(Beginning of TASK MATERIAL)
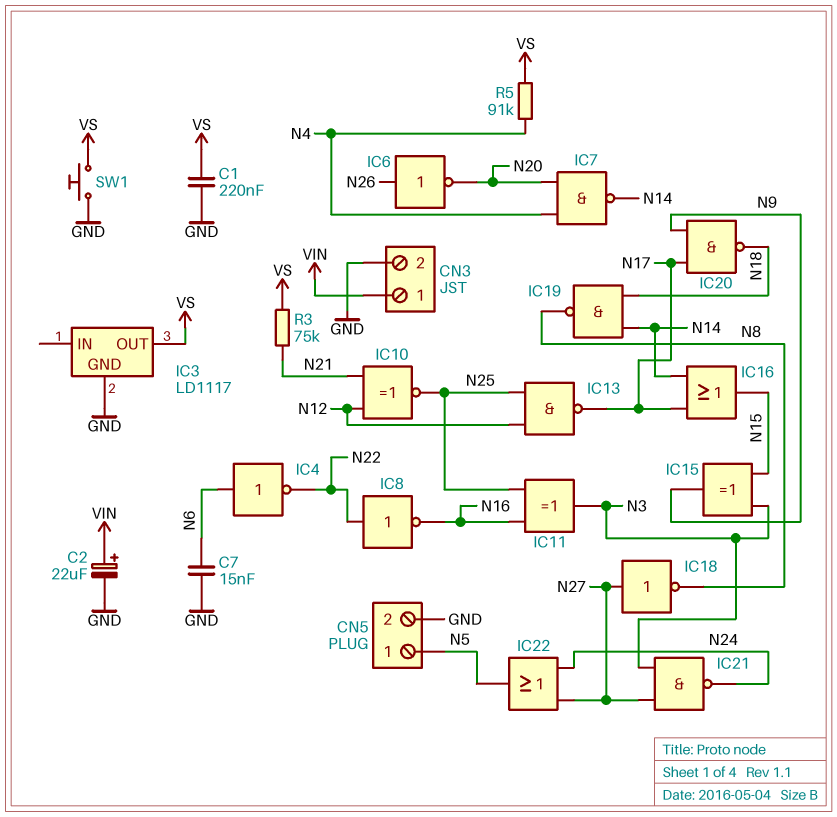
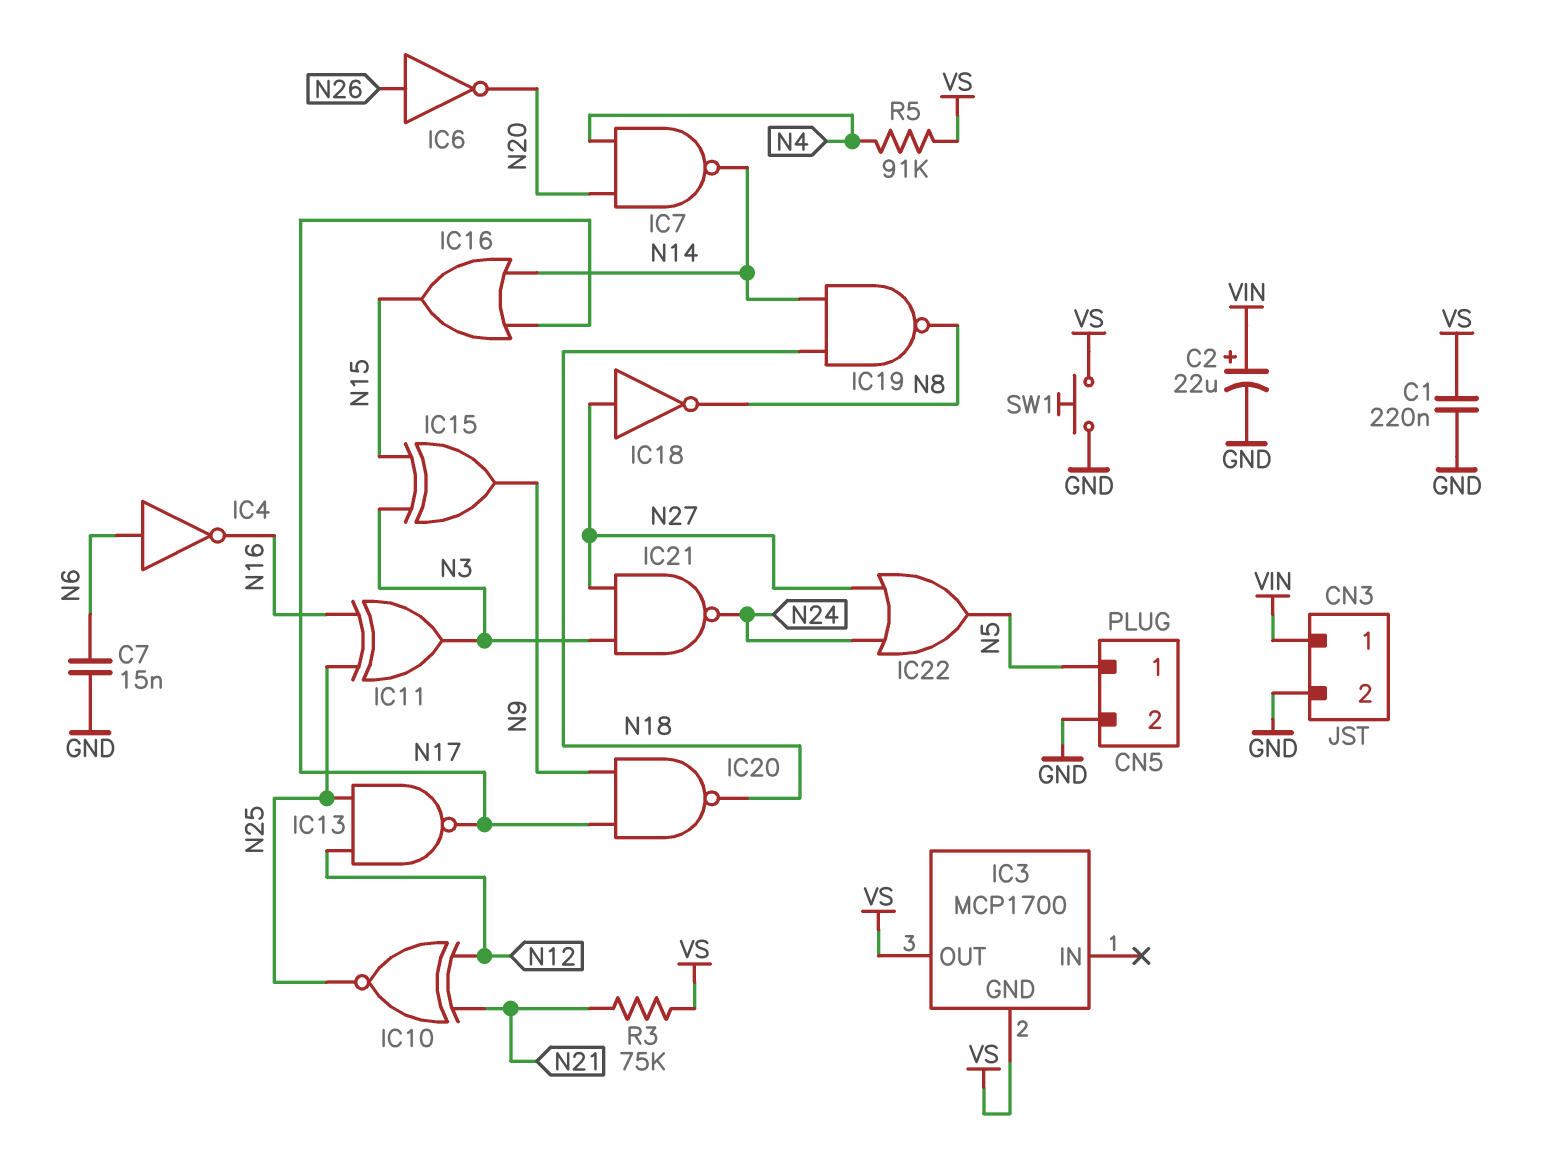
IC3: LD1117 -> MCP1700
IC3 pin GND: GND -> VS
IC4: NOT (in N6, out N22) -> NOT (in N6, out N16)
IC8: NOT (in N22, out N16) -> none

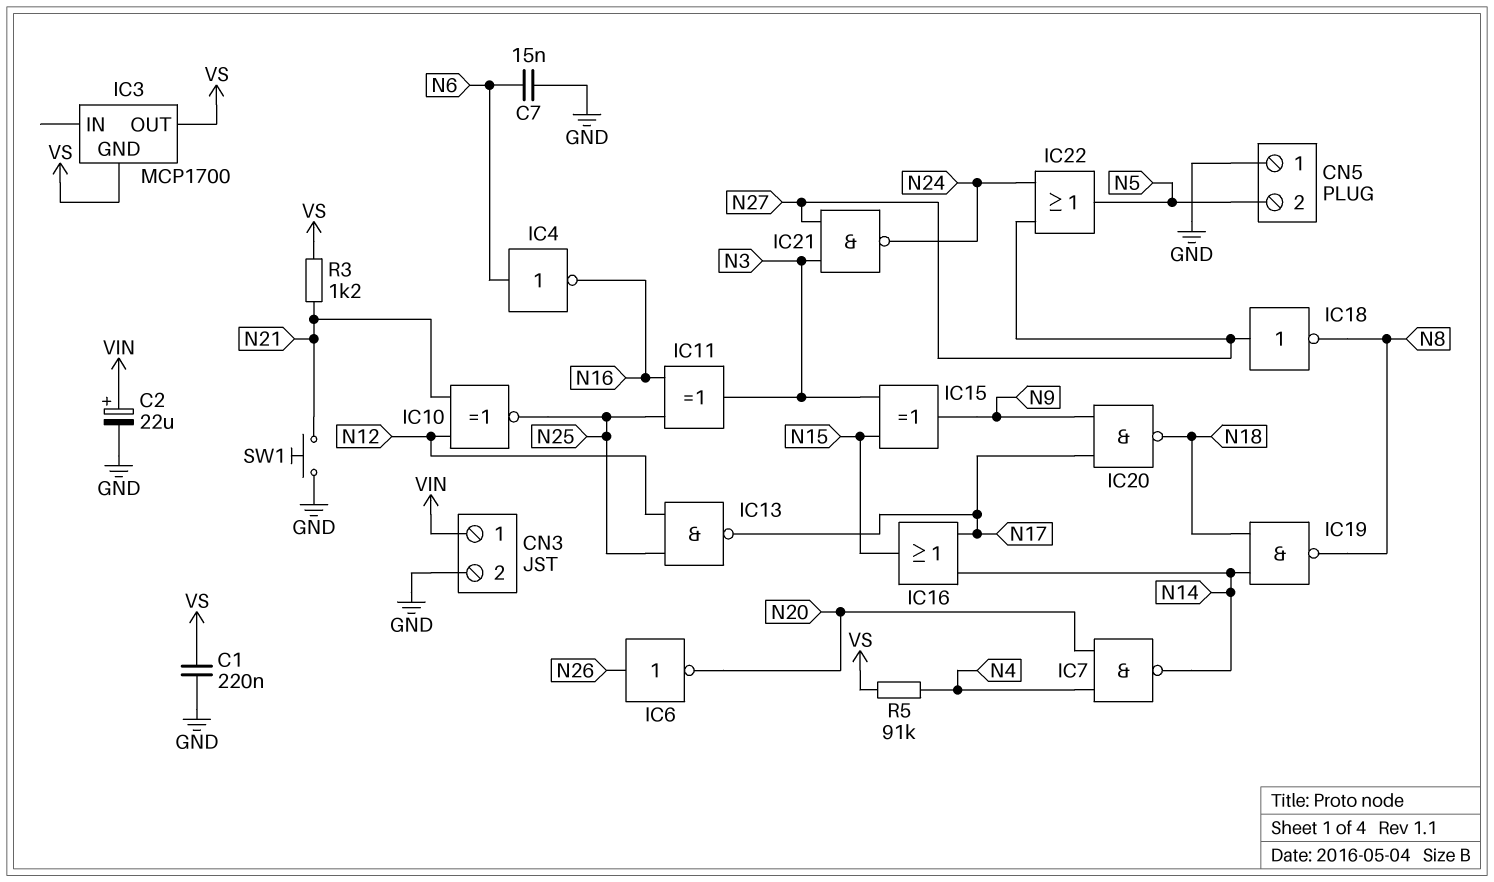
CN5 pin 1: N5 -> GND
CN5 pin 2: GND -> N5
R3: 75k (N21, VS) -> 1.2k (N21, VS)
SW1: button (GND, VS) -> button (GND, N21)

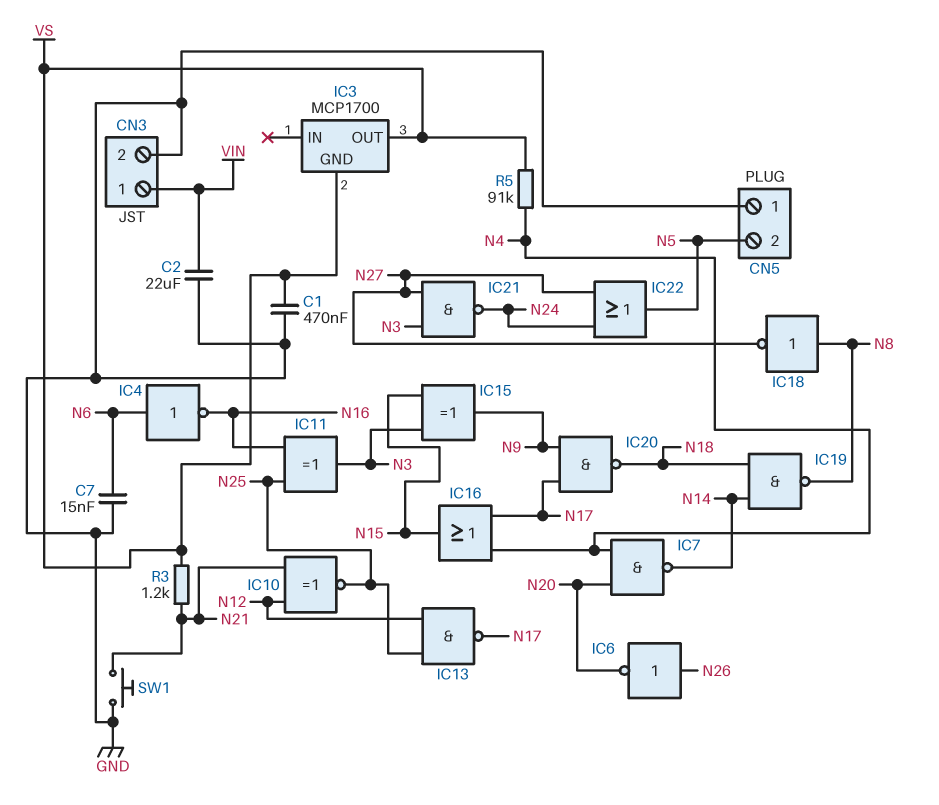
C1: 220nF (GND, VS) -> 470nF (GND, VS)
C2: 22uF (plus VIN, minus GND) -> 22uF (GND, VIN)
IC16: OR (in N14, in N17, out N15) -> OR (in N4, in N17, out N15)
IC18: NOT (in N27, out N8) -> NOT (in N8, out N27)

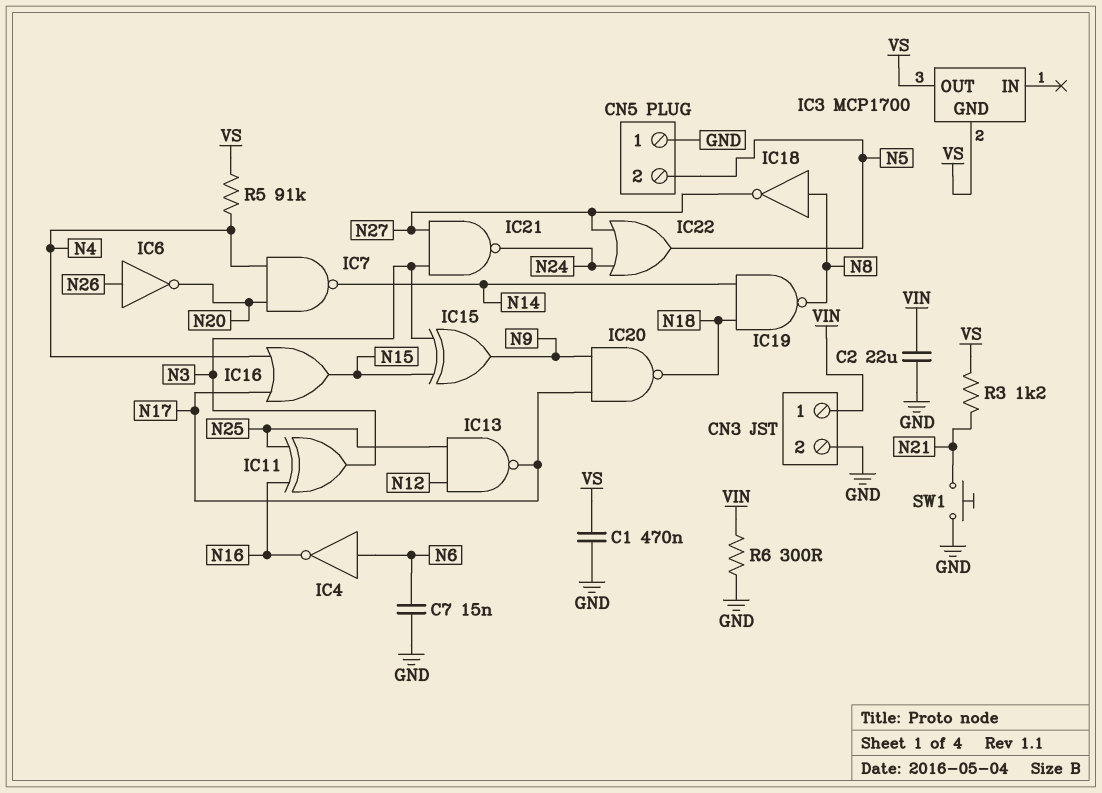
IC10: XNOR (in N12, in N21, out N25) -> none
R6: none -> 300 (GND, VIN)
(End of TASK MATERIAL)
> [EXERCISE]
Find the line that contains "IC18: NOT (in". Reproduce it and every later line of the records exactly, minus the pictures.

> [EXERCISE RESULT]
IC18: NOT (in N27, out N8) -> NOT (in N8, out N27)

IC10: XNOR (in N12, in N21, out N25) -> none
R6: none -> 300 (GND, VIN)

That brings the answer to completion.